Work order: This exercise calls for the whole listing to be given again exactly, without images.

Provided material:
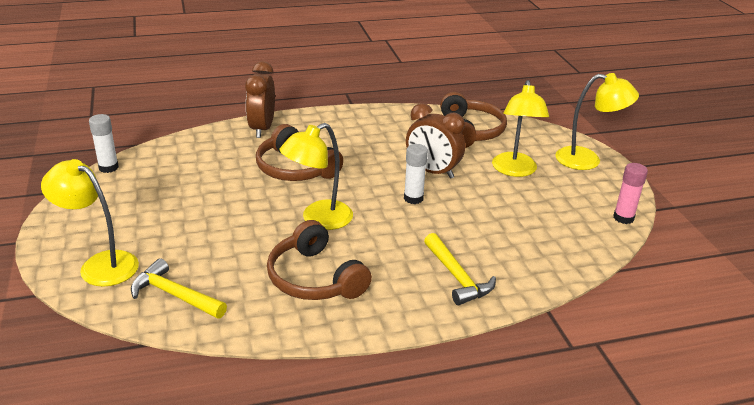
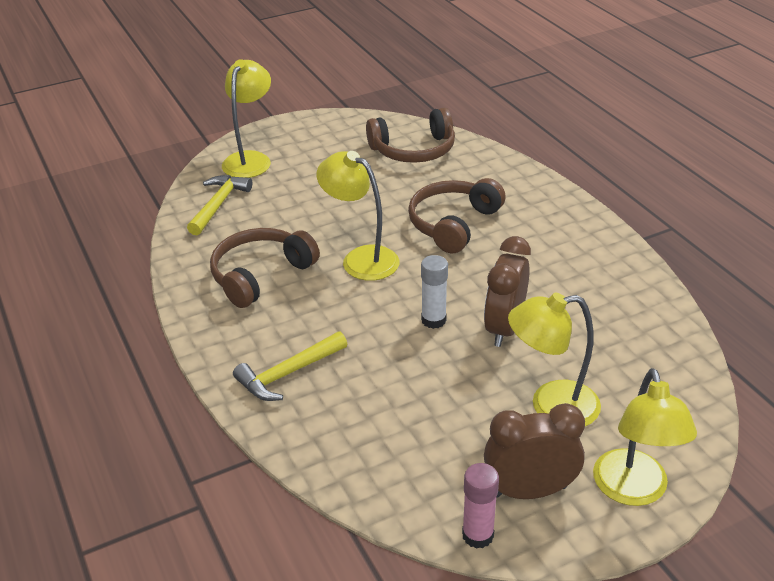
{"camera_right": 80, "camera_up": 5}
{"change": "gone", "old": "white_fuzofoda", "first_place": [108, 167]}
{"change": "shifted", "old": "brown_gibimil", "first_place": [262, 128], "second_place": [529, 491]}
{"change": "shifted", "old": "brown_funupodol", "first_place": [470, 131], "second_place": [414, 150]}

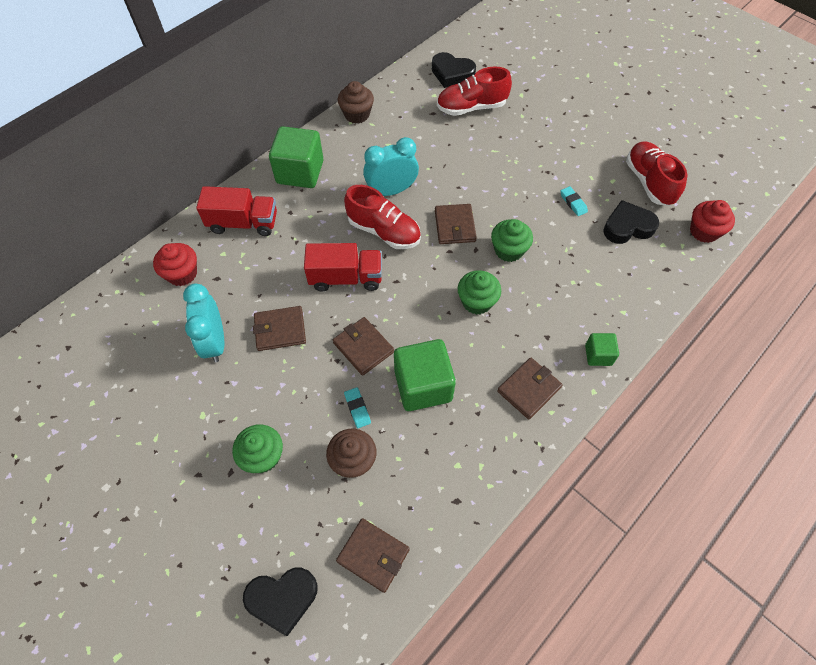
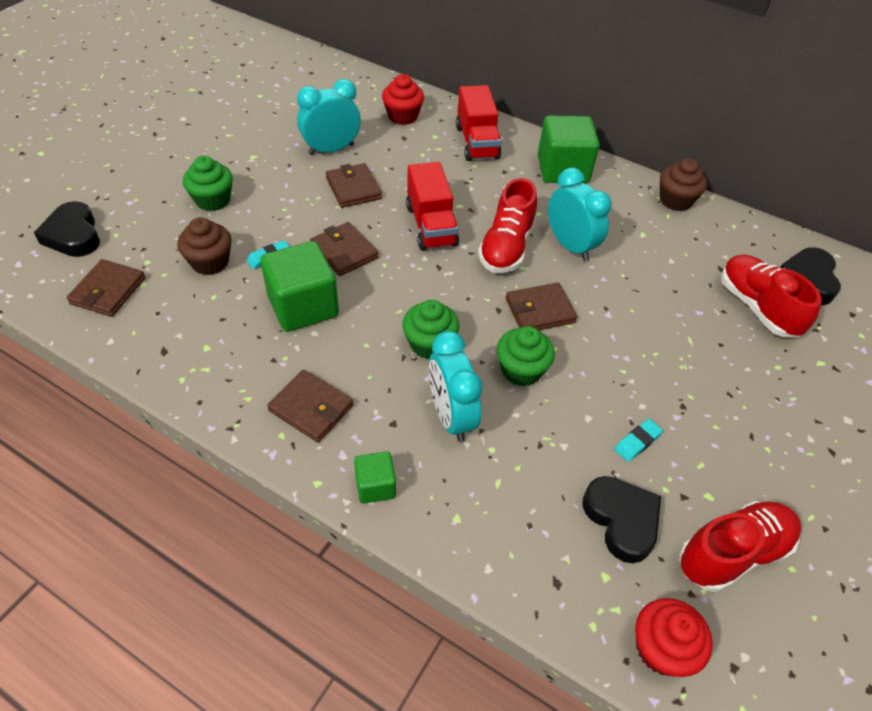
{"camera_right": 75, "camera_up": -10}
{"change": "new", "new": "turquoise_gibimil", "second_place": [451, 416]}
{"change": "rotated", "old": "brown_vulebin", "first_place": [363, 347], "second_place": [344, 251], "degrees": -75}

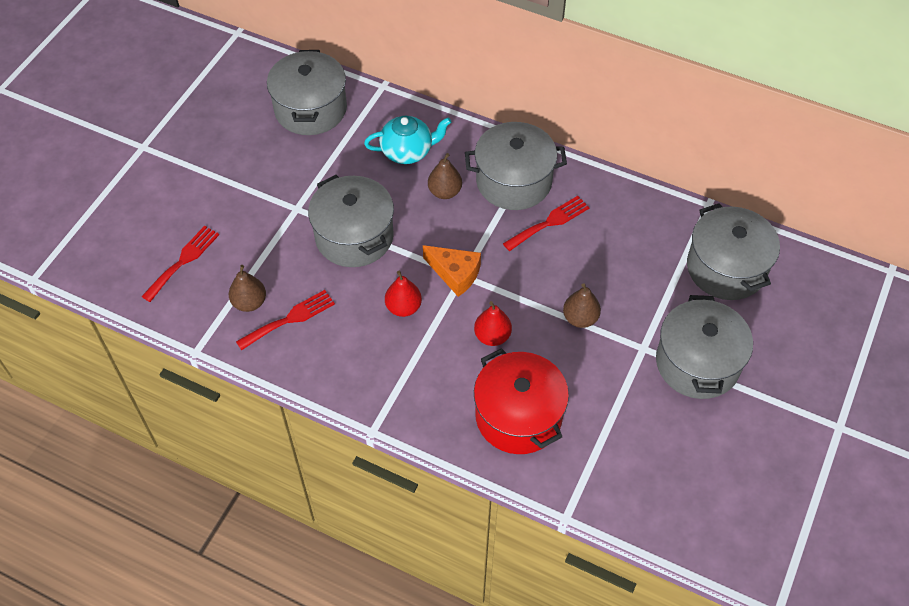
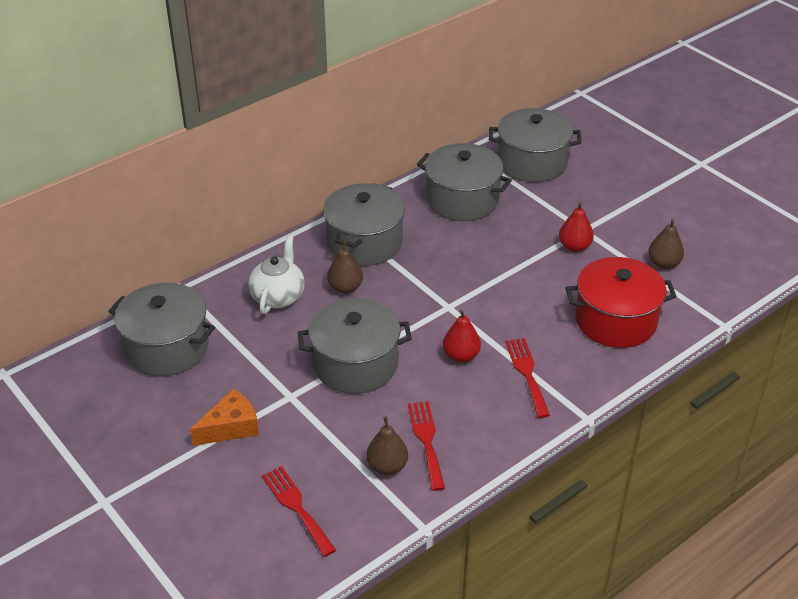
{"camera_right": -65, "camera_up": -15}
{"change": "shifted", "old": "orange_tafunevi", "first_place": [455, 274], "second_place": [231, 427]}
{"change": "shifted", "old": "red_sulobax", "first_place": [492, 336], "second_place": [574, 247]}
{"change": "shifted", "old": "red_tedosal", "first_place": [549, 222], "second_place": [527, 373]}
{"change": "shifted", "old": "brown_sulobax", "first_place": [580, 318], "second_place": [663, 264]}
{"change": "shifted", "old": "grey_fegabox", "first_place": [697, 363], "second_place": [462, 200]}
{"change": "repainted", "old": "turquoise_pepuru", "new": "white_pepuru", "first_place": [408, 151], "second_place": [278, 296]}

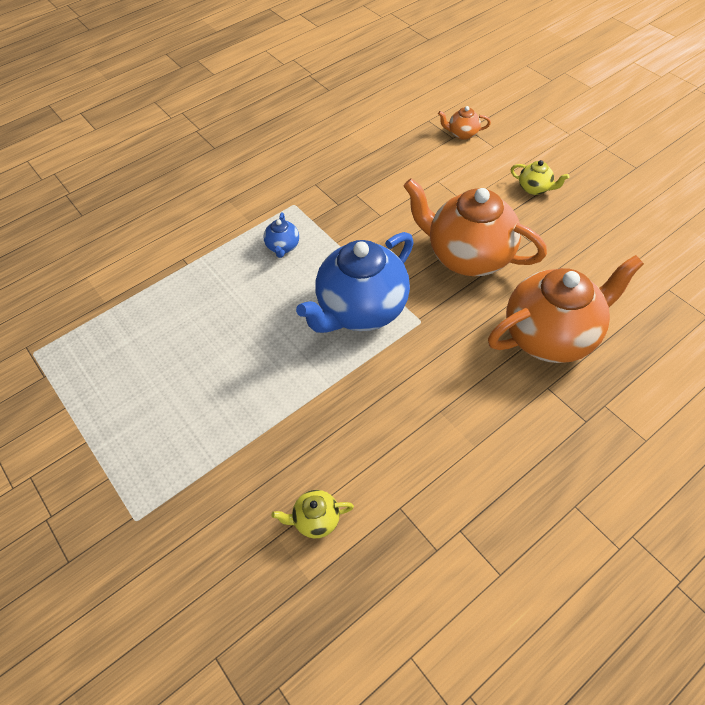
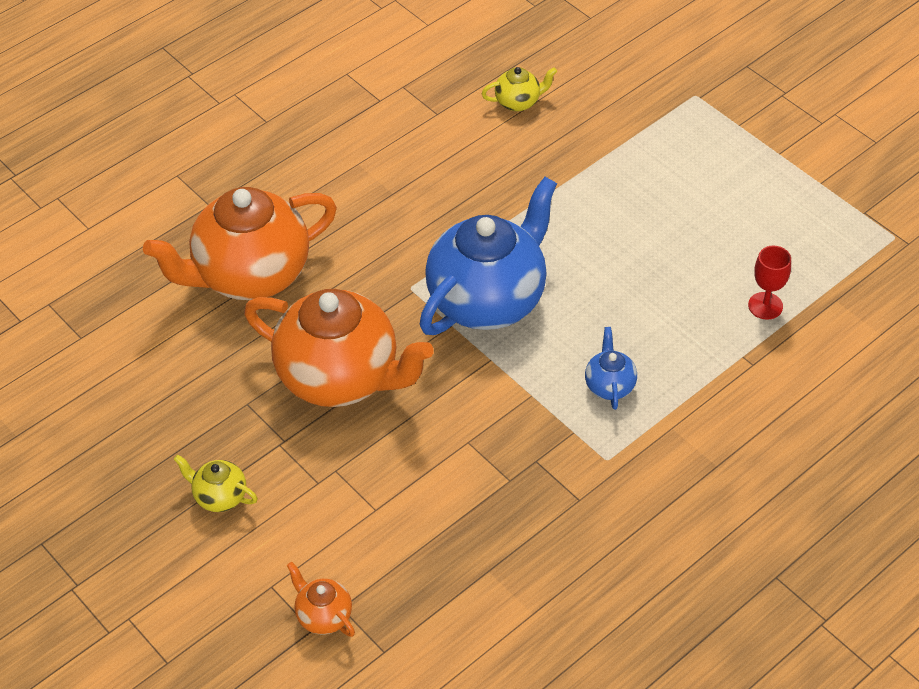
{"camera_right": 175, "camera_up": -5}
{"change": "new", "new": "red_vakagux", "second_place": [765, 306]}
{"change": "rotated", "old": "orange_pepuru", "first_place": [462, 134], "second_place": [323, 616], "degrees": -135}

Result:
{"camera_right": 80, "camera_up": 5}
{"change": "gone", "old": "white_fuzofoda", "first_place": [108, 167]}
{"change": "shifted", "old": "brown_gibimil", "first_place": [262, 128], "second_place": [529, 491]}
{"change": "shifted", "old": "brown_funupodol", "first_place": [470, 131], "second_place": [414, 150]}

{"camera_right": 75, "camera_up": -10}
{"change": "new", "new": "turquoise_gibimil", "second_place": [451, 416]}
{"change": "rotated", "old": "brown_vulebin", "first_place": [363, 347], "second_place": [344, 251], "degrees": -75}

{"camera_right": -65, "camera_up": -15}
{"change": "shifted", "old": "orange_tafunevi", "first_place": [455, 274], "second_place": [231, 427]}
{"change": "shifted", "old": "red_sulobax", "first_place": [492, 336], "second_place": [574, 247]}
{"change": "shifted", "old": "red_tedosal", "first_place": [549, 222], "second_place": [527, 373]}
{"change": "shifted", "old": "brown_sulobax", "first_place": [580, 318], "second_place": [663, 264]}
{"change": "shifted", "old": "grey_fegabox", "first_place": [697, 363], "second_place": [462, 200]}
{"change": "repainted", "old": "turquoise_pepuru", "new": "white_pepuru", "first_place": [408, 151], "second_place": [278, 296]}

{"camera_right": 175, "camera_up": -5}
{"change": "new", "new": "red_vakagux", "second_place": [765, 306]}
{"change": "rotated", "old": "orange_pepuru", "first_place": [462, 134], "second_place": [323, 616], "degrees": -135}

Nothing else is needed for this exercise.